Extracted material: Begin

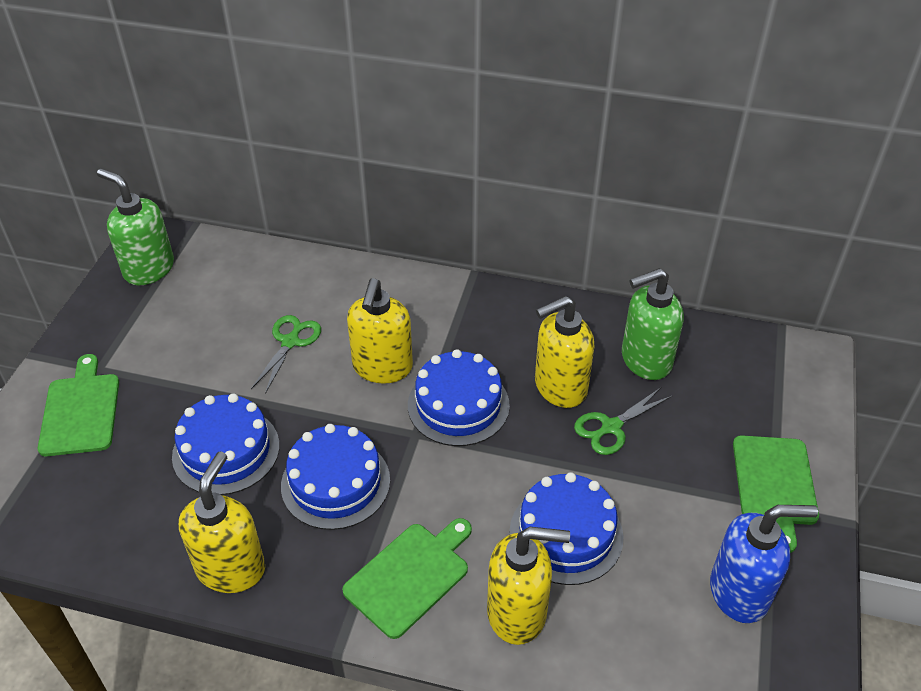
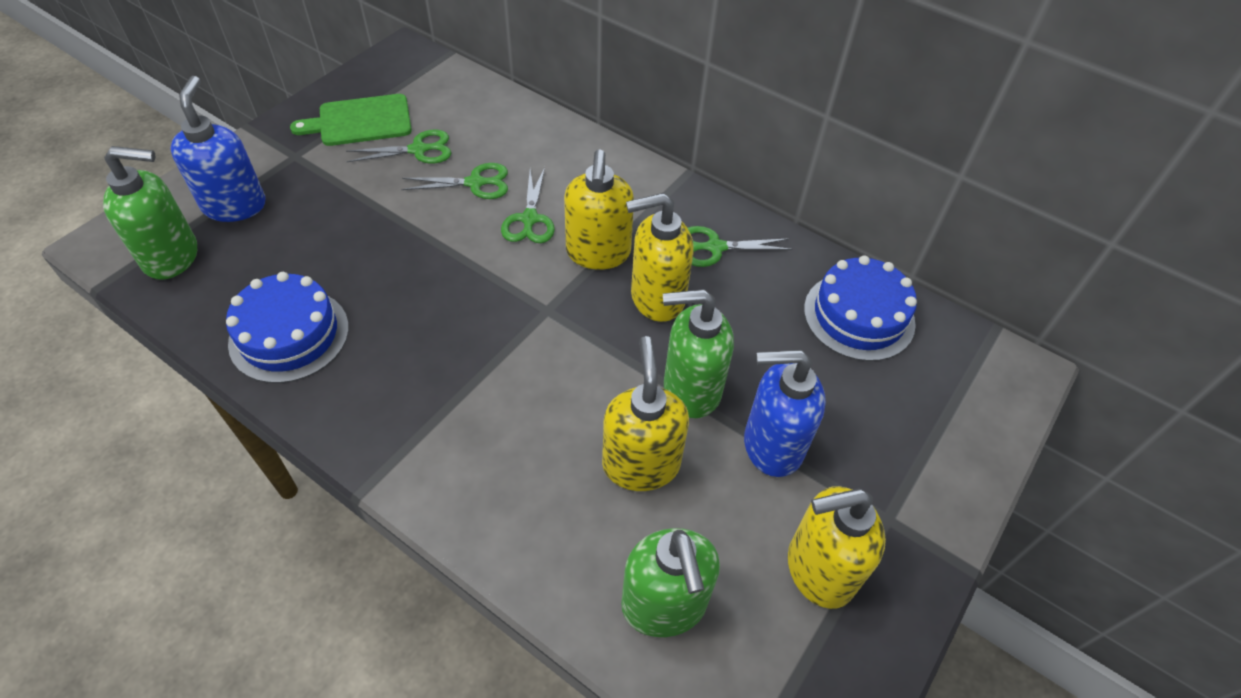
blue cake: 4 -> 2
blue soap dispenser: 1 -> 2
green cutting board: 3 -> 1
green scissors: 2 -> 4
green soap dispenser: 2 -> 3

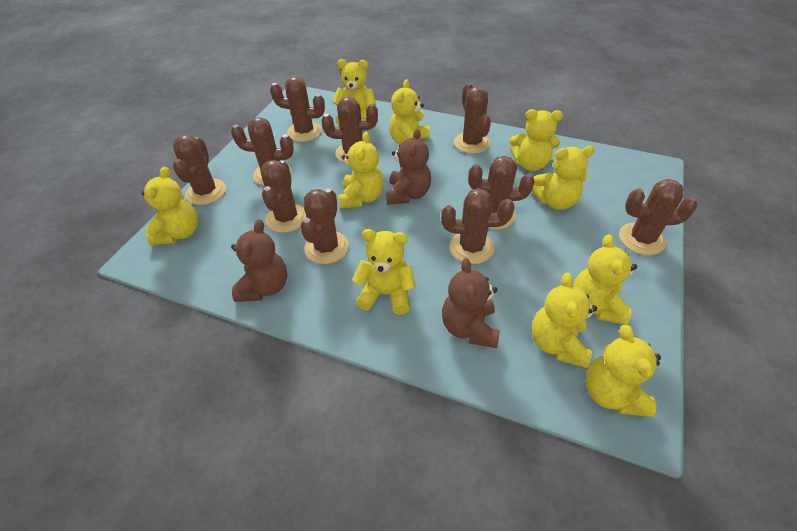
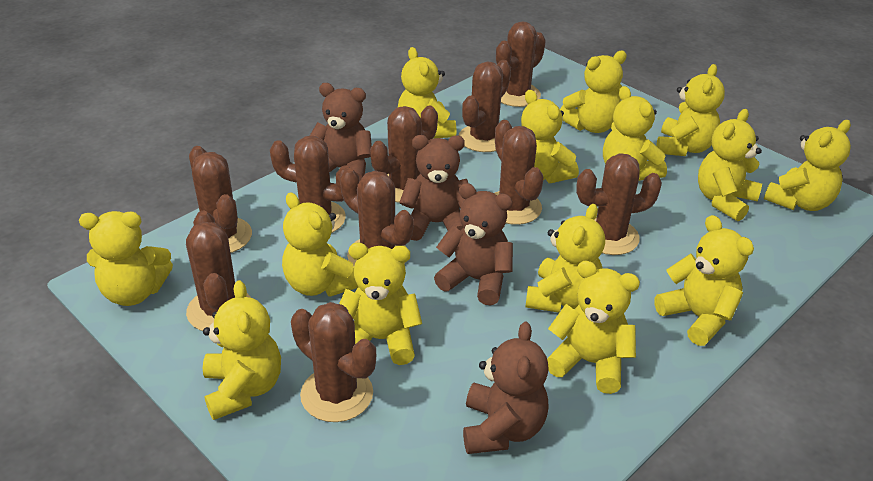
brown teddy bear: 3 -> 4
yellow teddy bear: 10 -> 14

Extracted material: End

# Exercise aim
Without any pictures, please reproduce the full set of entries.

# Exercise response
blue cake: 4 -> 2
blue soap dispenser: 1 -> 2
green cutting board: 3 -> 1
green scissors: 2 -> 4
green soap dispenser: 2 -> 3

brown teddy bear: 3 -> 4
yellow teddy bear: 10 -> 14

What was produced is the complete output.